Material for this task:

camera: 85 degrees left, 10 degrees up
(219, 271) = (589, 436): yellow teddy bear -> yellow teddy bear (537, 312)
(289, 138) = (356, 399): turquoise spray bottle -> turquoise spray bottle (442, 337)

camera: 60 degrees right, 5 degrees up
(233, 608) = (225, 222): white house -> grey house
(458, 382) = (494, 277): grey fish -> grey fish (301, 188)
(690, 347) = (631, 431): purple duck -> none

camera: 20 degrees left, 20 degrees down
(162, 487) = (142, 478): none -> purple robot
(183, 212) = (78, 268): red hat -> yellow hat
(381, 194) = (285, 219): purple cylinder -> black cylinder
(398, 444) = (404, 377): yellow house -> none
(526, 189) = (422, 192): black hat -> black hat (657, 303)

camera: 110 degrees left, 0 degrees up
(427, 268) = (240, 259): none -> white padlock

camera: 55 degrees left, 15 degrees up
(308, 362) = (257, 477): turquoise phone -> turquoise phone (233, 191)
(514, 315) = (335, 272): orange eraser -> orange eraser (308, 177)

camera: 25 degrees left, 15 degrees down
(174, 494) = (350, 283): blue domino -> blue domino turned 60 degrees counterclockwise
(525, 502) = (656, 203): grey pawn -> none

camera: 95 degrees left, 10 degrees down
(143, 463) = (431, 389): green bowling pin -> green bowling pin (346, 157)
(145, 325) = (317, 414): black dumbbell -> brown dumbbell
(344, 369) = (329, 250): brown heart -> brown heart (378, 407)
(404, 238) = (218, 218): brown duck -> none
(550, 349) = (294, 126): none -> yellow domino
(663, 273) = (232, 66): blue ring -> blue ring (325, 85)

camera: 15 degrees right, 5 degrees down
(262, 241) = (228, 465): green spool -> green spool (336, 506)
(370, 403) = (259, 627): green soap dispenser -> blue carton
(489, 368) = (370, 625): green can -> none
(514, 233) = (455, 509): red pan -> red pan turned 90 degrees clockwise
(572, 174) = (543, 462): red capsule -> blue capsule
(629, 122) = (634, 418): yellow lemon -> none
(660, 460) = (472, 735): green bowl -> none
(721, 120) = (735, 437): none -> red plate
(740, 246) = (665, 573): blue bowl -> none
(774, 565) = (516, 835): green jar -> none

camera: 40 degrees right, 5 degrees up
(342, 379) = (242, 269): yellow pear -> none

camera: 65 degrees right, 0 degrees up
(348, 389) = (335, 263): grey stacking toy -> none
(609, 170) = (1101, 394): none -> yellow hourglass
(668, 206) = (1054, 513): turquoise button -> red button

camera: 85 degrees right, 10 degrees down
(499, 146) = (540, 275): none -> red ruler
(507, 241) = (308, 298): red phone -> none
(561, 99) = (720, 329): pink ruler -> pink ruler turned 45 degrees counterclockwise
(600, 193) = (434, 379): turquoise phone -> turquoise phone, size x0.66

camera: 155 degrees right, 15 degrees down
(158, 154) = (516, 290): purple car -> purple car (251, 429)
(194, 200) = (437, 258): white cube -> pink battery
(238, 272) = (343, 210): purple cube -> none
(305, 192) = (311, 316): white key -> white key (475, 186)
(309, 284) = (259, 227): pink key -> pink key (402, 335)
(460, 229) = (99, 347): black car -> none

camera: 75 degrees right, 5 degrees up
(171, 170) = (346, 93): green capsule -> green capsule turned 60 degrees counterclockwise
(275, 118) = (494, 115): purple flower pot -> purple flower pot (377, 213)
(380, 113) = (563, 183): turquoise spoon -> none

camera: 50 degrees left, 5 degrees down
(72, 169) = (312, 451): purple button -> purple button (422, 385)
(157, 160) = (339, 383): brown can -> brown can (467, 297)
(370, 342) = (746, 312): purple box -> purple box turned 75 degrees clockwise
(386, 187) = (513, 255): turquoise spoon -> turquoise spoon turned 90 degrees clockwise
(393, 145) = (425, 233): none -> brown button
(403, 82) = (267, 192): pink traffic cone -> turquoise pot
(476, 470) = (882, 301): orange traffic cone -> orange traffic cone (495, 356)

Your task: Each line of the data must be retyped exactly.

Final answer:
camera: 85 degrees left, 10 degrees up
(219, 271) = (589, 436): yellow teddy bear -> yellow teddy bear (537, 312)
(289, 138) = (356, 399): turquoise spray bottle -> turquoise spray bottle (442, 337)

camera: 60 degrees right, 5 degrees up
(233, 608) = (225, 222): white house -> grey house
(458, 382) = (494, 277): grey fish -> grey fish (301, 188)
(690, 347) = (631, 431): purple duck -> none

camera: 20 degrees left, 20 degrees down
(162, 487) = (142, 478): none -> purple robot
(183, 212) = (78, 268): red hat -> yellow hat
(381, 194) = (285, 219): purple cylinder -> black cylinder
(398, 444) = (404, 377): yellow house -> none
(526, 189) = (422, 192): black hat -> black hat (657, 303)

camera: 110 degrees left, 0 degrees up
(427, 268) = (240, 259): none -> white padlock

camera: 55 degrees left, 15 degrees up
(308, 362) = (257, 477): turquoise phone -> turquoise phone (233, 191)
(514, 315) = (335, 272): orange eraser -> orange eraser (308, 177)

camera: 25 degrees left, 15 degrees down
(174, 494) = (350, 283): blue domino -> blue domino turned 60 degrees counterclockwise
(525, 502) = (656, 203): grey pawn -> none

camera: 95 degrees left, 10 degrees down
(143, 463) = (431, 389): green bowling pin -> green bowling pin (346, 157)
(145, 325) = (317, 414): black dumbbell -> brown dumbbell
(344, 369) = (329, 250): brown heart -> brown heart (378, 407)
(404, 238) = (218, 218): brown duck -> none
(550, 349) = (294, 126): none -> yellow domino
(663, 273) = (232, 66): blue ring -> blue ring (325, 85)

camera: 15 degrees right, 5 degrees down
(262, 241) = (228, 465): green spool -> green spool (336, 506)
(370, 403) = (259, 627): green soap dispenser -> blue carton
(489, 368) = (370, 625): green can -> none
(514, 233) = (455, 509): red pan -> red pan turned 90 degrees clockwise
(572, 174) = (543, 462): red capsule -> blue capsule
(629, 122) = (634, 418): yellow lemon -> none
(660, 460) = (472, 735): green bowl -> none
(721, 120) = (735, 437): none -> red plate
(740, 246) = (665, 573): blue bowl -> none
(774, 565) = (516, 835): green jar -> none

camera: 40 degrees right, 5 degrees up
(342, 379) = (242, 269): yellow pear -> none

camera: 65 degrees right, 0 degrees up
(348, 389) = (335, 263): grey stacking toy -> none
(609, 170) = (1101, 394): none -> yellow hourglass
(668, 206) = (1054, 513): turquoise button -> red button

camera: 85 degrees right, 10 degrees down
(499, 146) = (540, 275): none -> red ruler
(507, 241) = (308, 298): red phone -> none
(561, 99) = (720, 329): pink ruler -> pink ruler turned 45 degrees counterclockwise
(600, 193) = (434, 379): turquoise phone -> turquoise phone, size x0.66

camera: 155 degrees right, 15 degrees down
(158, 154) = (516, 290): purple car -> purple car (251, 429)
(194, 200) = (437, 258): white cube -> pink battery
(238, 272) = (343, 210): purple cube -> none
(305, 192) = (311, 316): white key -> white key (475, 186)
(309, 284) = (259, 227): pink key -> pink key (402, 335)
(460, 229) = (99, 347): black car -> none

camera: 75 degrees right, 5 degrees up
(171, 170) = (346, 93): green capsule -> green capsule turned 60 degrees counterclockwise
(275, 118) = (494, 115): purple flower pot -> purple flower pot (377, 213)
(380, 113) = (563, 183): turquoise spoon -> none

camera: 50 degrees left, 5 degrees down
(72, 169) = (312, 451): purple button -> purple button (422, 385)
(157, 160) = (339, 383): brown can -> brown can (467, 297)
(370, 342) = (746, 312): purple box -> purple box turned 75 degrees clockwise
(386, 187) = (513, 255): turquoise spoon -> turquoise spoon turned 90 degrees clockwise
(393, 145) = (425, 233): none -> brown button
(403, 82) = (267, 192): pink traffic cone -> turquoise pot
(476, 470) = (882, 301): orange traffic cone -> orange traffic cone (495, 356)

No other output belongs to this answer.